> PROMPT: What is needed is an exact copy of the line with "green_dubipu (1st from" and all lines that follow it in the entries below, the last line included.

> SOURCE RECORDS:
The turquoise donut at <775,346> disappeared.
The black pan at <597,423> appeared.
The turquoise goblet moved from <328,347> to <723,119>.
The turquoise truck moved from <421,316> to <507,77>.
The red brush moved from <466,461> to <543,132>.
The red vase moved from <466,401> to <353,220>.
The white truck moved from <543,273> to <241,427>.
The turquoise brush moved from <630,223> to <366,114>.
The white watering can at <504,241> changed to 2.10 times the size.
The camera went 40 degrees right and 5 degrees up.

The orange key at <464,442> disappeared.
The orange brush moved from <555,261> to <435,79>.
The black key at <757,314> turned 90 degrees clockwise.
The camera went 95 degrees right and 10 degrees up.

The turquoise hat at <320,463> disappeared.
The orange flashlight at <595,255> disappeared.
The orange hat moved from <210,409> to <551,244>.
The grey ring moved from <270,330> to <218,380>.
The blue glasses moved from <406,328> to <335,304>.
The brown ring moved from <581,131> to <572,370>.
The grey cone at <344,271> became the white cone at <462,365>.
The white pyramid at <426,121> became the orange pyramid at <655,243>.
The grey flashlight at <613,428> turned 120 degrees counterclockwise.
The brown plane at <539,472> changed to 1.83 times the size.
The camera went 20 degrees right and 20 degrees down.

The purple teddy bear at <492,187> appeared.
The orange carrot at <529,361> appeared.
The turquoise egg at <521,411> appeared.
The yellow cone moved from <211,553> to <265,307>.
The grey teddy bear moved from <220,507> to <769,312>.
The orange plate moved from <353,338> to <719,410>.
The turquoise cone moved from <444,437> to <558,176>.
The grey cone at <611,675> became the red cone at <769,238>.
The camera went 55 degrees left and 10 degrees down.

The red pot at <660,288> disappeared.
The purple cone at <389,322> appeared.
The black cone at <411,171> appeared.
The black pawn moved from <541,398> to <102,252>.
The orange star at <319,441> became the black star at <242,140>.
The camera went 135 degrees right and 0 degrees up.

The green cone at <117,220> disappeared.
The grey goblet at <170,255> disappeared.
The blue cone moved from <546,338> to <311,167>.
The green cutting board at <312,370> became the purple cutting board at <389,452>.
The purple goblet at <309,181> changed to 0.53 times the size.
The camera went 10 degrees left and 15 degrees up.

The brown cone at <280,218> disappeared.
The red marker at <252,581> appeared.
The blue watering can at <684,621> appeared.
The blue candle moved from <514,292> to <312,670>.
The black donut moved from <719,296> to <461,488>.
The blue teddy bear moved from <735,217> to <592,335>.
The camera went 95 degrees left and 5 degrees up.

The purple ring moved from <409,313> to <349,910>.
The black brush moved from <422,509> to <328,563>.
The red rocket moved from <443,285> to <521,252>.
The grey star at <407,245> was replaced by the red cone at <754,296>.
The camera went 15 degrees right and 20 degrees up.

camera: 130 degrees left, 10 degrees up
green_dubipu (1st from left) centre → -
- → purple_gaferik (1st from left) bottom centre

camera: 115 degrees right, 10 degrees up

> RESULT BELOW:
green_dubipu (1st from left) centre → -
- → purple_gaferik (1st from left) bottom centre

camera: 115 degrees right, 10 degrees up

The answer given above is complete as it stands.